RAW DATA -
::::

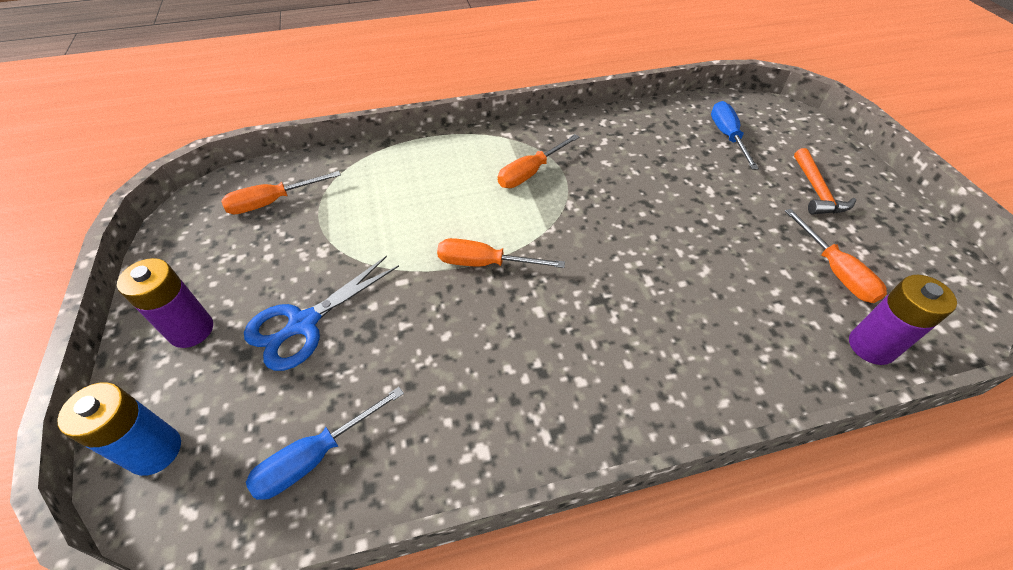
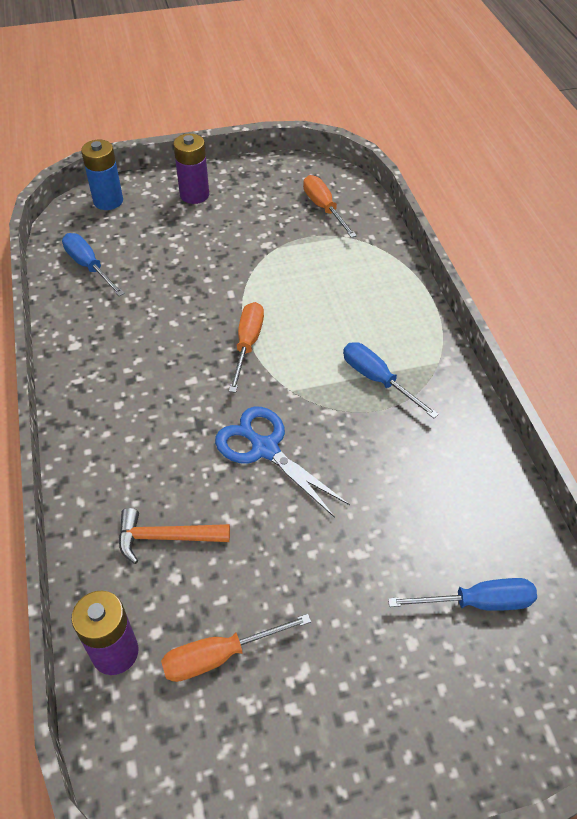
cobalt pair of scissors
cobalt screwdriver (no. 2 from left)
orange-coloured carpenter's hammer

::::

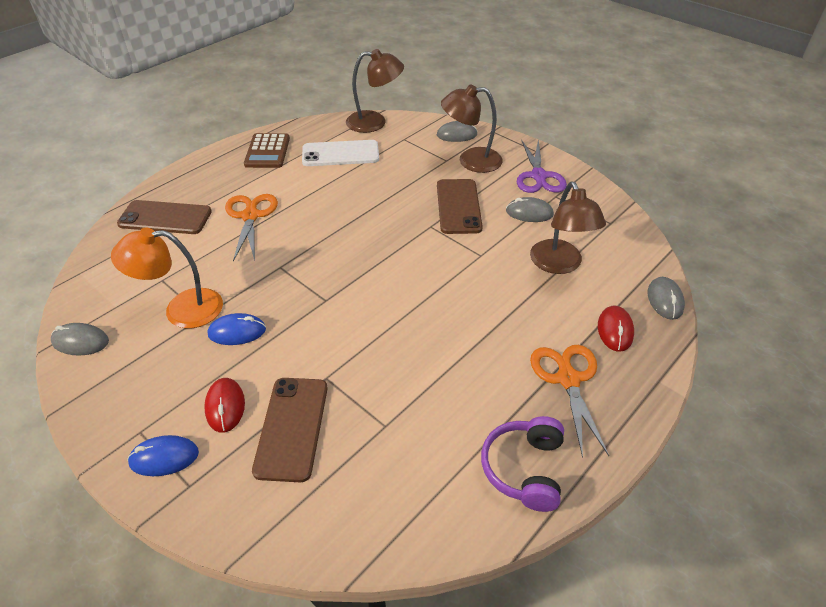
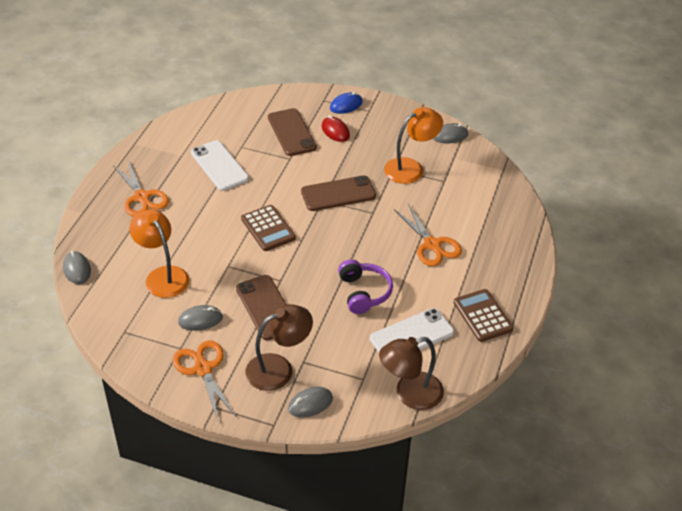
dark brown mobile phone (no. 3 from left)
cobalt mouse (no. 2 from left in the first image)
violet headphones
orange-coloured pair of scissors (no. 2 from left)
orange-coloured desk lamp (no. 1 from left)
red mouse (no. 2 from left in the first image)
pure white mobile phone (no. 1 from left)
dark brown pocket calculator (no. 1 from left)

::::

TO DO - Scan the entries above for the line containing "cobalt pair of scissors", and copy it and all lines after it exactly, down to and including the line containing "orange-coloured carpenter's hammer".

SOLUTION -
cobalt pair of scissors
cobalt screwdriver (no. 2 from left)
orange-coloured carpenter's hammer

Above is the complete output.